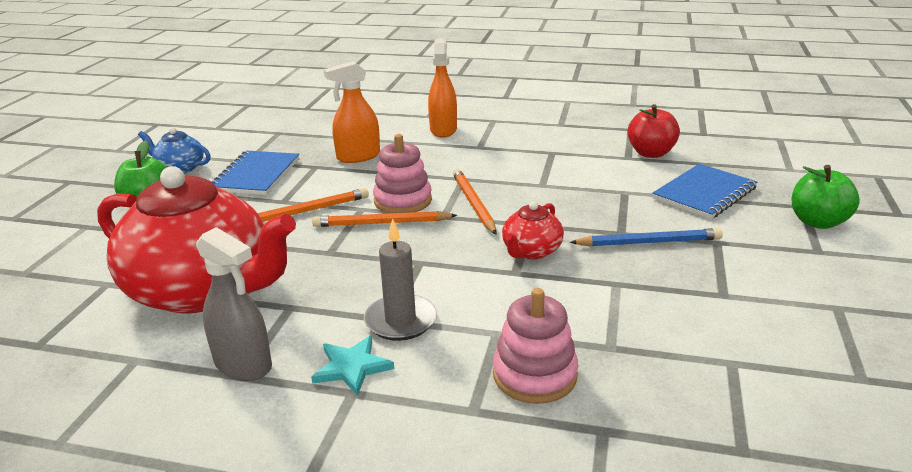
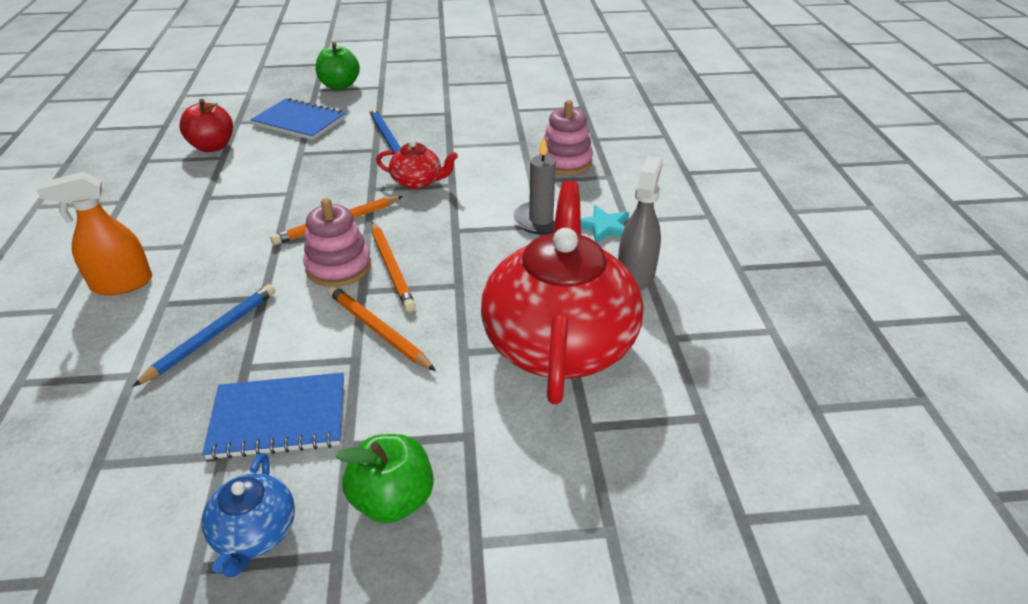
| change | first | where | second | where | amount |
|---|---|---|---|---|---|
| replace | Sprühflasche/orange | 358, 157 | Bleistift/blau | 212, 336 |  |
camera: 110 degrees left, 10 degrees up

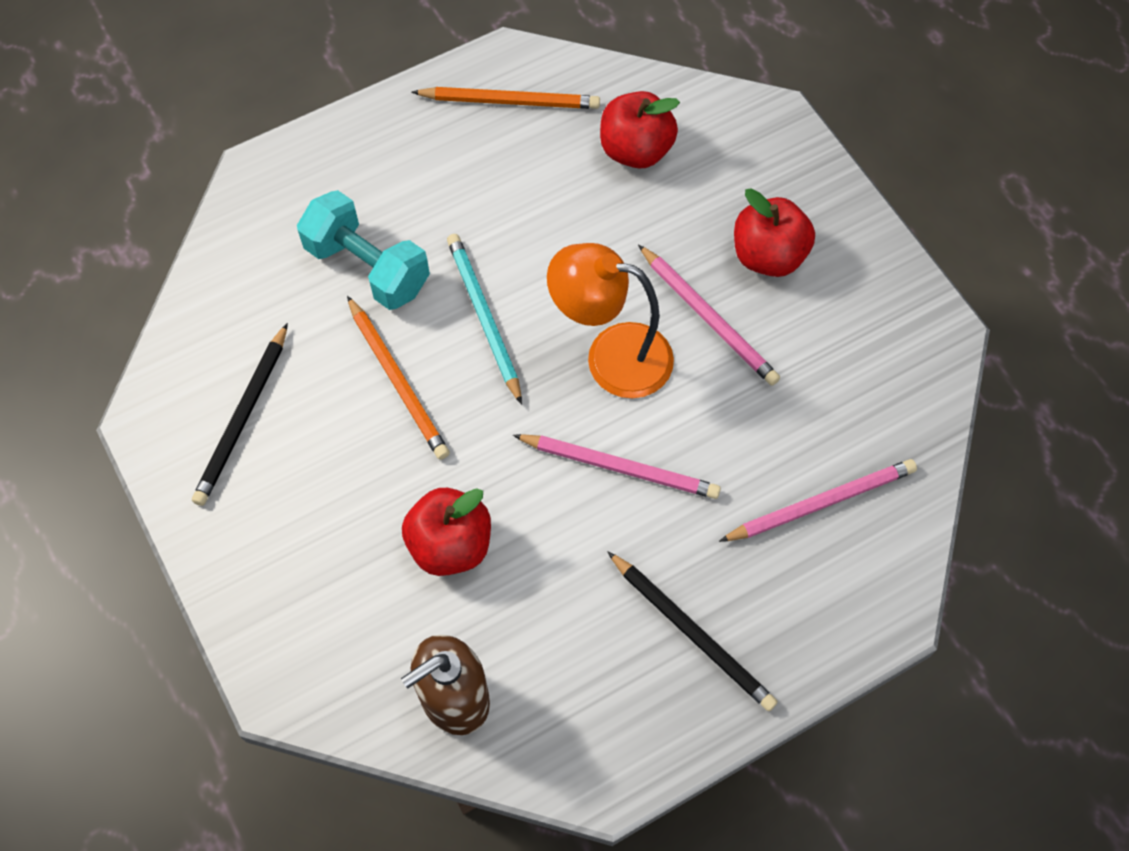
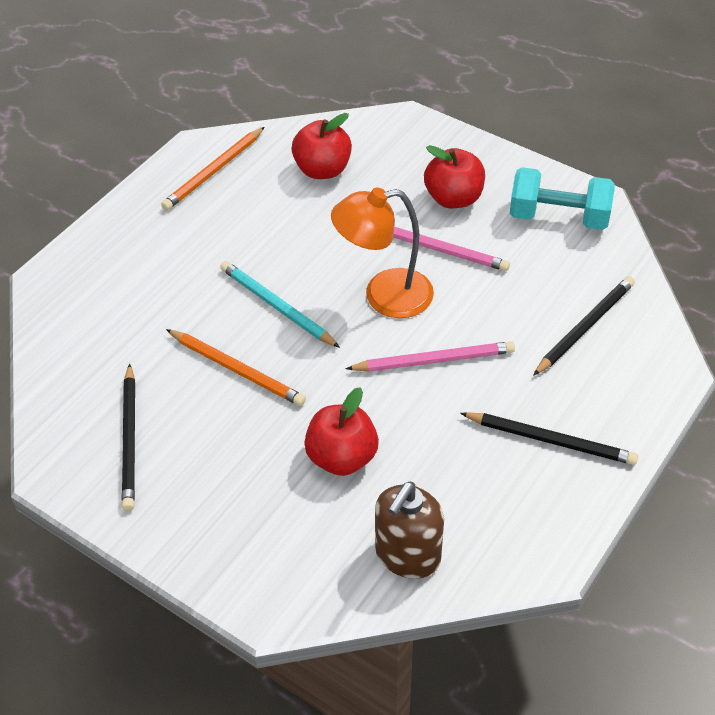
| change | first | where | second | where | amount |
|---|---|---|---|---|---|
| rotate | Bleistift/orange | 510, 101 |  | 214, 171 | 150 degrees clockwise |
| move | Hantel/türkis | 368, 267 |  | 558, 217 |  |
| recolor | Bleistift/rosa | 821, 502 | Bleistift/schwarz | 585, 327 |  |
camera: 25 degrees left, 15 degrees down

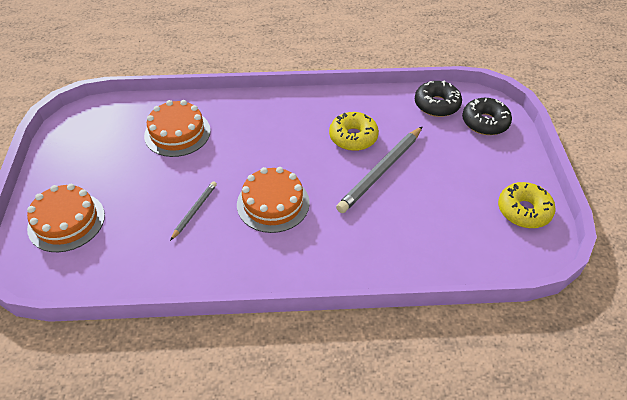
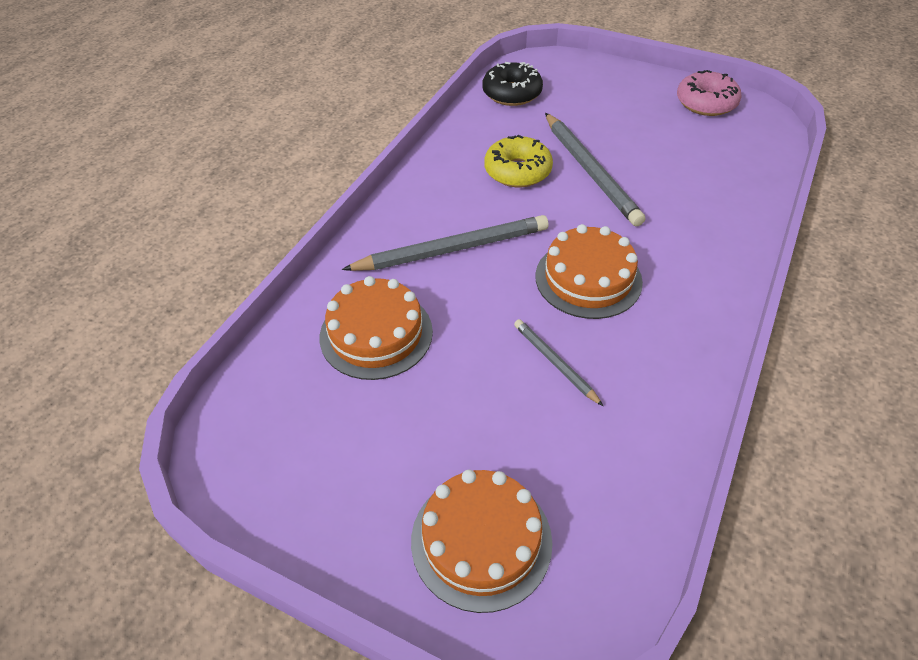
| change | first | where | second | where | amount |
|---|---|---|---|---|---|
| insert |  |  | Bleistift/grau | 452, 249 |  |
| recolor | Donut/gelb | 524, 211 | Donut/rosa | 706, 103 |  |
| delete | Donut/schwarz | 485, 122 |  |  |  |
camera: 60 degrees left, 0 degrees up

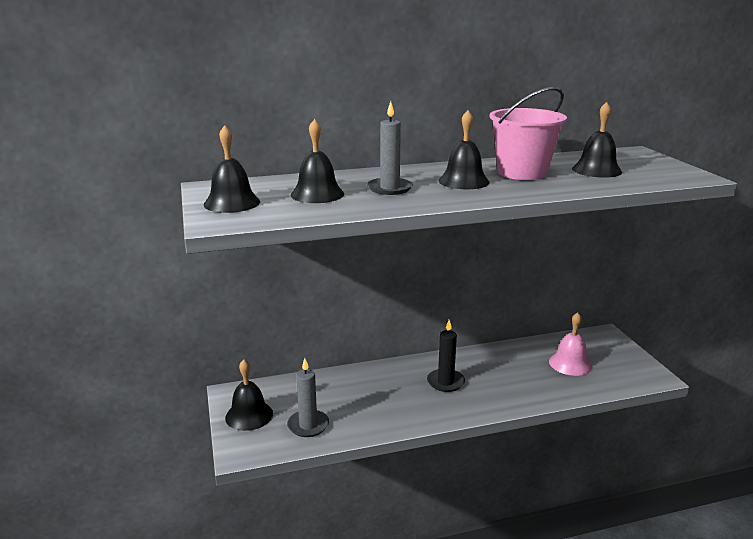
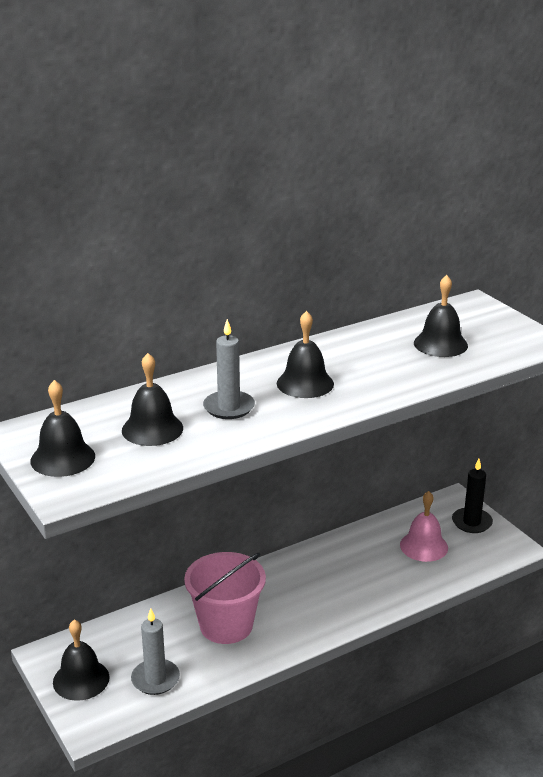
| change | first | where | second | where | amount |
|---|---|---|---|---|---|
| move | Eimer/rosa | 522, 172 |  | 226, 625 |  |
| move | Kerze/schwarz | 445, 382 |  | 471, 522 |  |
camera: 15 degrees left, 5 degrees up

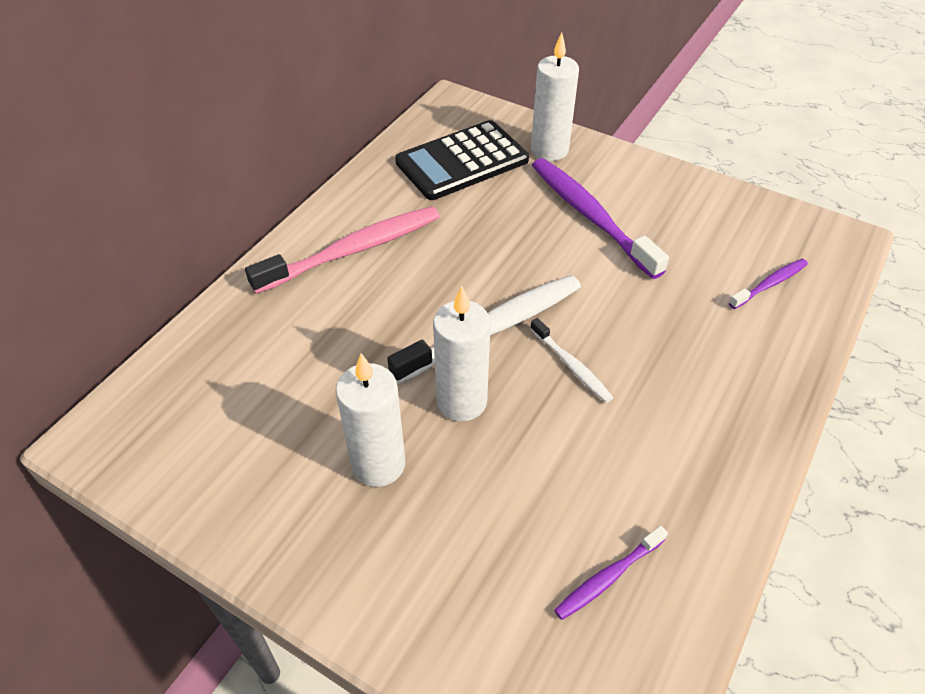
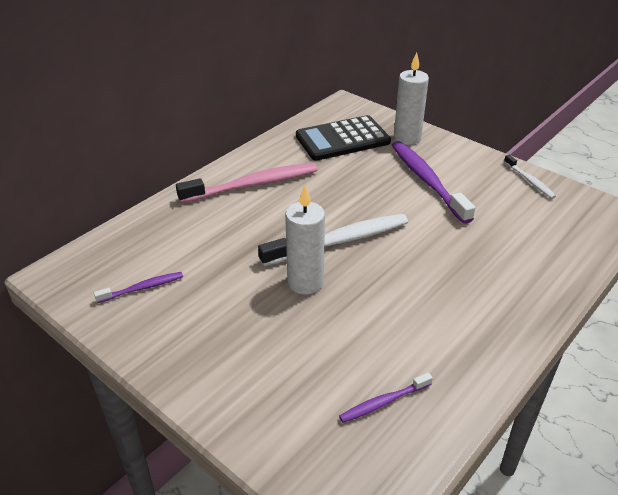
| change | first | where | second | where | amount |
|---|---|---|---|---|---|
| move | Zahnbürste/lila | 769, 284 |  | 142, 288 |  |
| move | Zahnbürste/weiß | 572, 366 |  | 529, 181 |  |
| delete | Kerze/weiß | 378, 464 |  |  |  |
camera: 10 degrees right, 10 degrees down

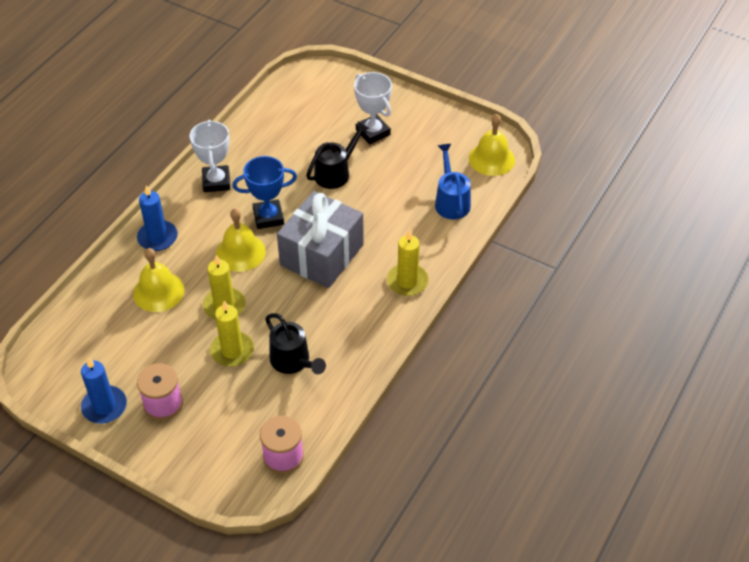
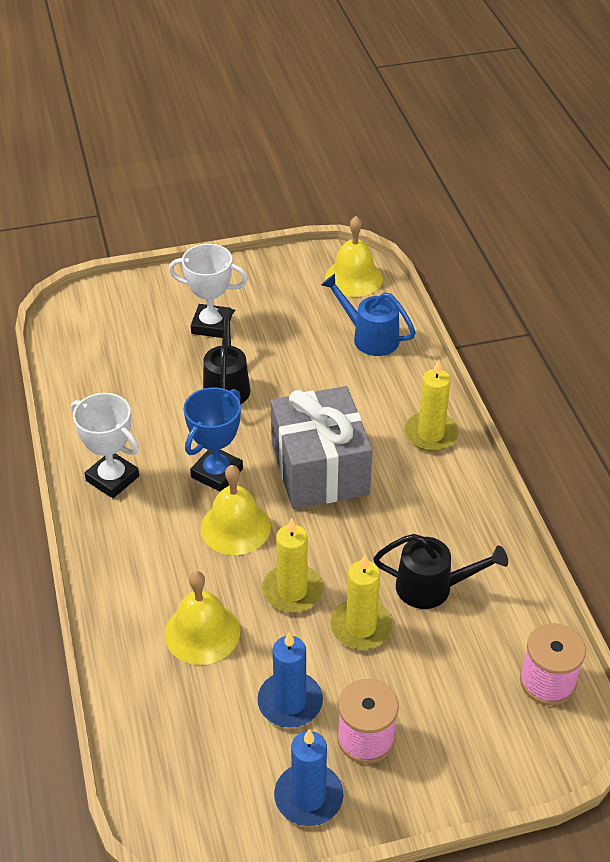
| change | first | where | second | where | amount |
|---|---|---|---|---|---|
| move | Kerze/blau | 157, 237 |  | 290, 702 |  |
camera: 45 degrees left, 5 degrees down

WORK TASK:
Return, exactly as they stand, all of the lines above, but not the pictures.

FINISHED TASK:
| change | first | where | second | where | amount |
|---|---|---|---|---|---|
| replace | Sprühflasche/orange | 358, 157 | Bleistift/blau | 212, 336 |  |
camera: 110 degrees left, 10 degrees up

| change | first | where | second | where | amount |
|---|---|---|---|---|---|
| rotate | Bleistift/orange | 510, 101 |  | 214, 171 | 150 degrees clockwise |
| move | Hantel/türkis | 368, 267 |  | 558, 217 |  |
| recolor | Bleistift/rosa | 821, 502 | Bleistift/schwarz | 585, 327 |  |
camera: 25 degrees left, 15 degrees down

| change | first | where | second | where | amount |
|---|---|---|---|---|---|
| insert |  |  | Bleistift/grau | 452, 249 |  |
| recolor | Donut/gelb | 524, 211 | Donut/rosa | 706, 103 |  |
| delete | Donut/schwarz | 485, 122 |  |  |  |
camera: 60 degrees left, 0 degrees up

| change | first | where | second | where | amount |
|---|---|---|---|---|---|
| move | Eimer/rosa | 522, 172 |  | 226, 625 |  |
| move | Kerze/schwarz | 445, 382 |  | 471, 522 |  |
camera: 15 degrees left, 5 degrees up

| change | first | where | second | where | amount |
|---|---|---|---|---|---|
| move | Zahnbürste/lila | 769, 284 |  | 142, 288 |  |
| move | Zahnbürste/weiß | 572, 366 |  | 529, 181 |  |
| delete | Kerze/weiß | 378, 464 |  |  |  |
camera: 10 degrees right, 10 degrees down

| change | first | where | second | where | amount |
|---|---|---|---|---|---|
| move | Kerze/blau | 157, 237 |  | 290, 702 |  |
camera: 45 degrees left, 5 degrees down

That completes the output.